Your answer must consist of exactly the lines below, starting with the line with "cyan plate G1:H2" and going on through the line with "cyan plate J7", and nothing else.

———

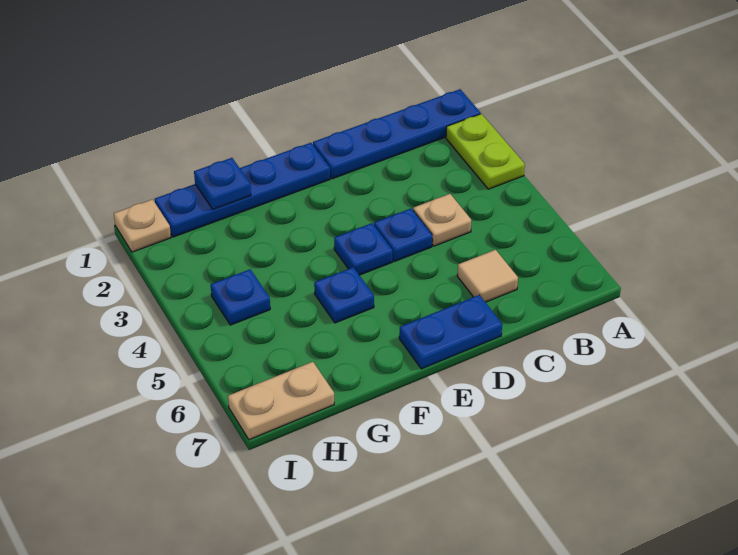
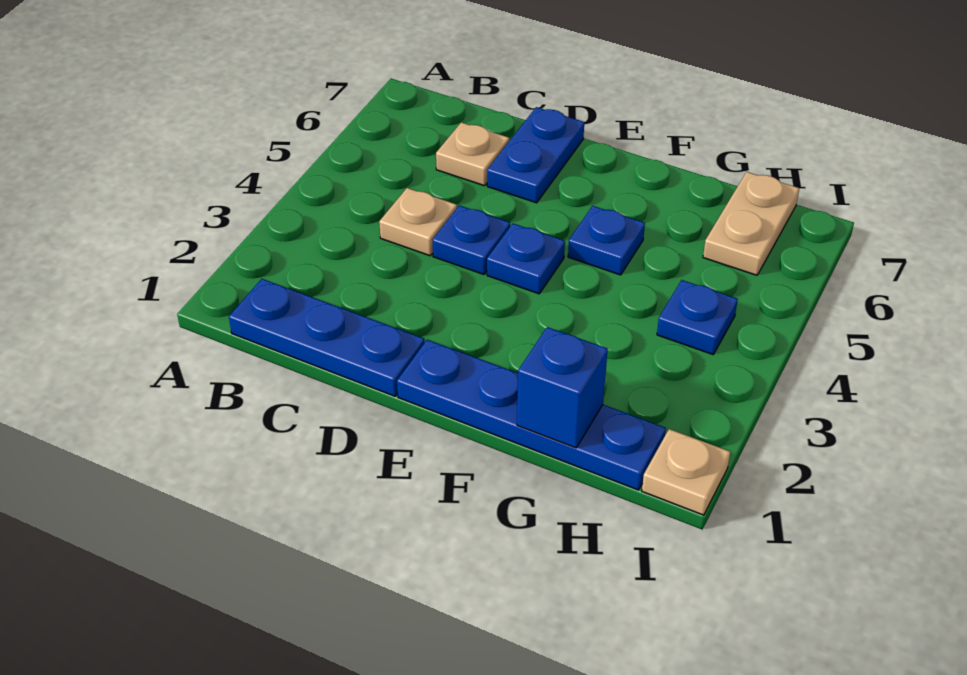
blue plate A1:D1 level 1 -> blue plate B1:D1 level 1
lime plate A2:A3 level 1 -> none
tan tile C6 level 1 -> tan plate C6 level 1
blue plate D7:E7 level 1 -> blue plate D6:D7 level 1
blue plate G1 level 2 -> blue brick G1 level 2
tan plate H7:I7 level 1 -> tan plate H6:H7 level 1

———

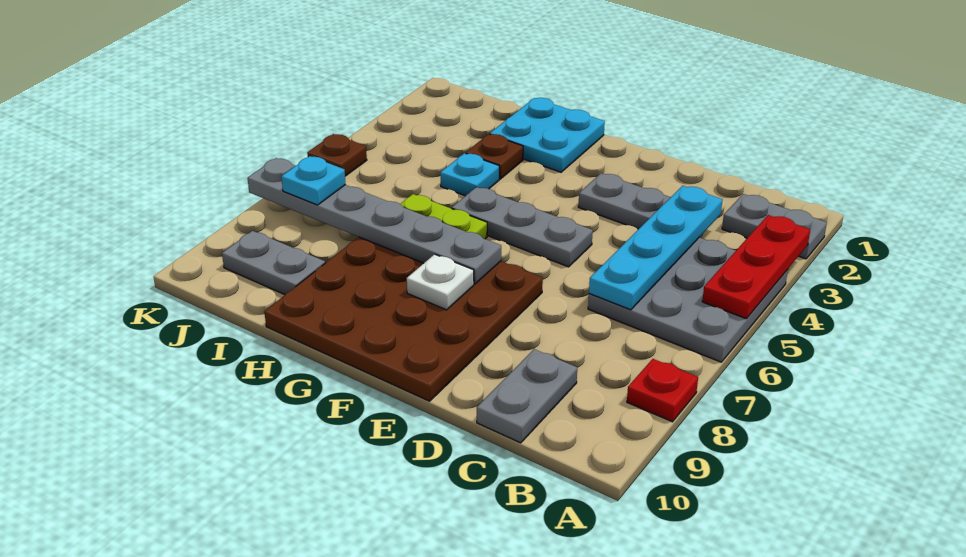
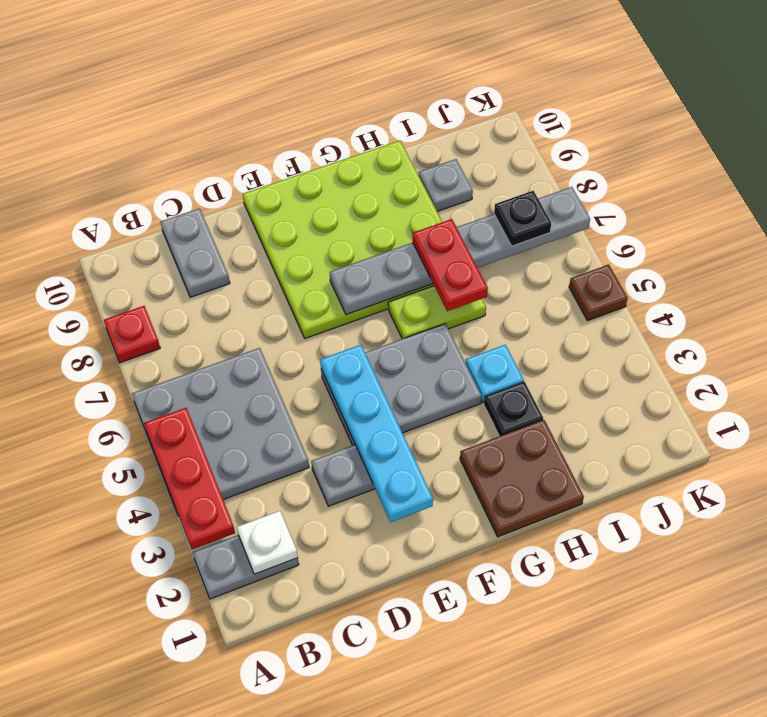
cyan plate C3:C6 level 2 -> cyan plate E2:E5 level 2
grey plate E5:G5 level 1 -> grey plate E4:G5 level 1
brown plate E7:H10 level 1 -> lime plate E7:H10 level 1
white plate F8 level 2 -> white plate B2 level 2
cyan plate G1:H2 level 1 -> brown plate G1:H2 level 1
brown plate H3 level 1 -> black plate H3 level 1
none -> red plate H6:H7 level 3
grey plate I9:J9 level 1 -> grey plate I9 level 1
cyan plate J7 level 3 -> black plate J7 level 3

———

• **Result of the exercise**:
cyan plate G1:H2 level 1 -> brown plate G1:H2 level 1
brown plate H3 level 1 -> black plate H3 level 1
none -> red plate H6:H7 level 3
grey plate I9:J9 level 1 -> grey plate I9 level 1
cyan plate J7 level 3 -> black plate J7 level 3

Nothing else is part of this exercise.